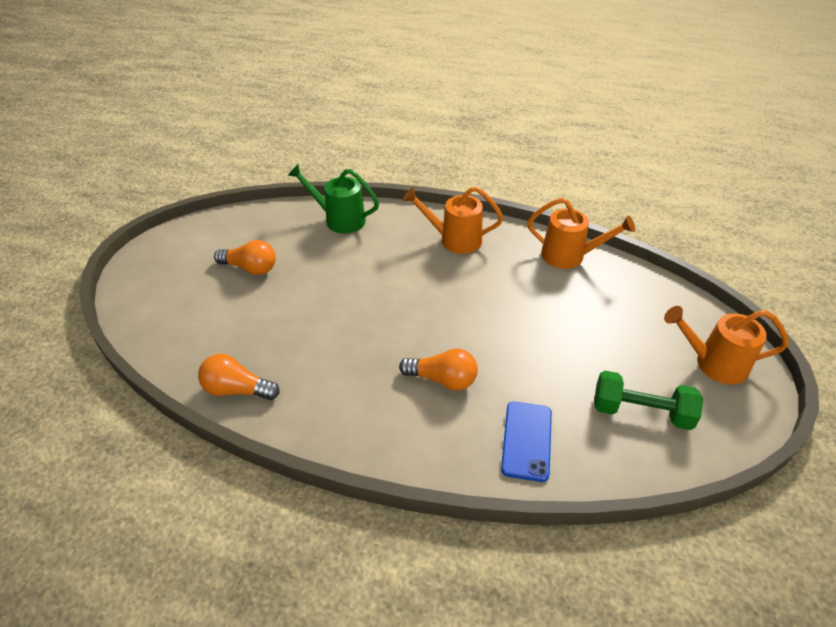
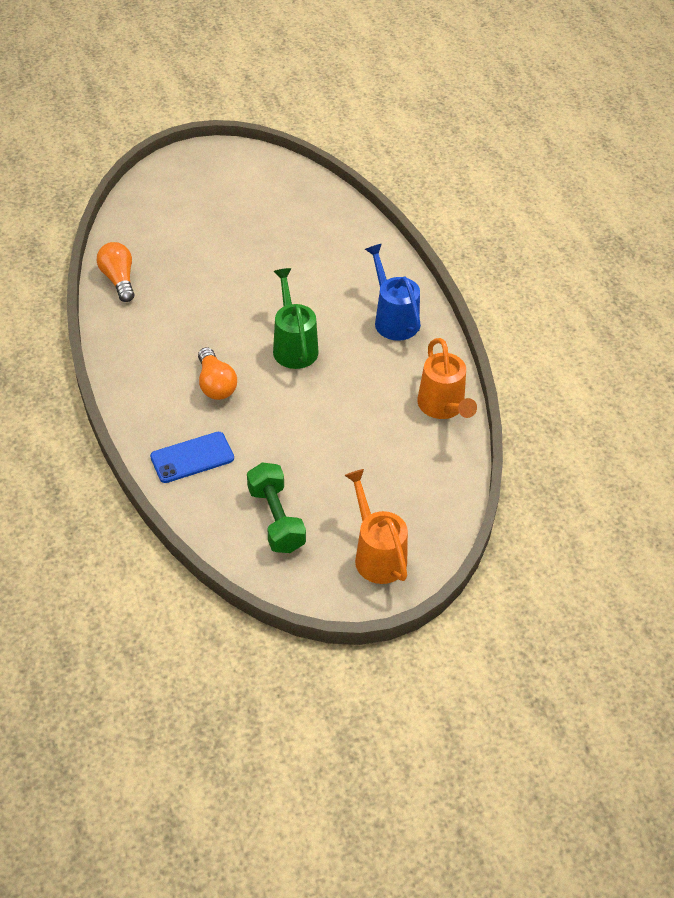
camera: 55 degrees right, 5 degrees up
(250, 268) = (243, 216): orange light bulb -> none
(339, 219) = (351, 234): green watering can -> green watering can (294, 346)
(454, 239) = (393, 319): orange watering can -> blue watering can

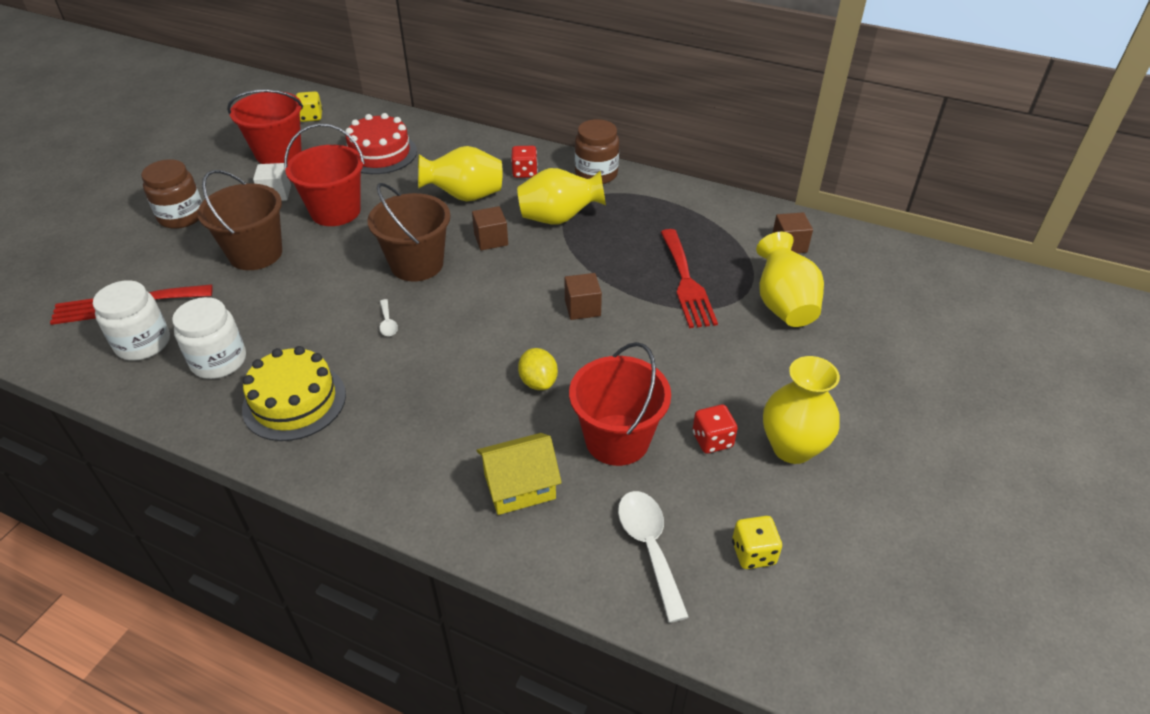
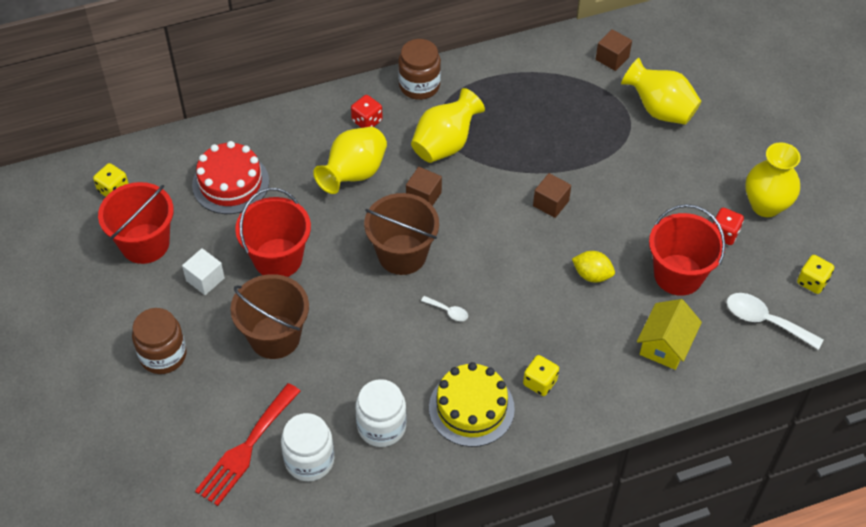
camera: 45 degrees left, 10 degrees up
(372, 427) = (540, 382): none -> yellow dice
(686, 282) = (587, 135): red fork -> none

___

Please output the entire listing above verbatim and omit its images.

camera: 55 degrees right, 5 degrees up
(250, 268) = (243, 216): orange light bulb -> none
(339, 219) = (351, 234): green watering can -> green watering can (294, 346)
(454, 239) = (393, 319): orange watering can -> blue watering can

camera: 45 degrees left, 10 degrees up
(372, 427) = (540, 382): none -> yellow dice
(686, 282) = (587, 135): red fork -> none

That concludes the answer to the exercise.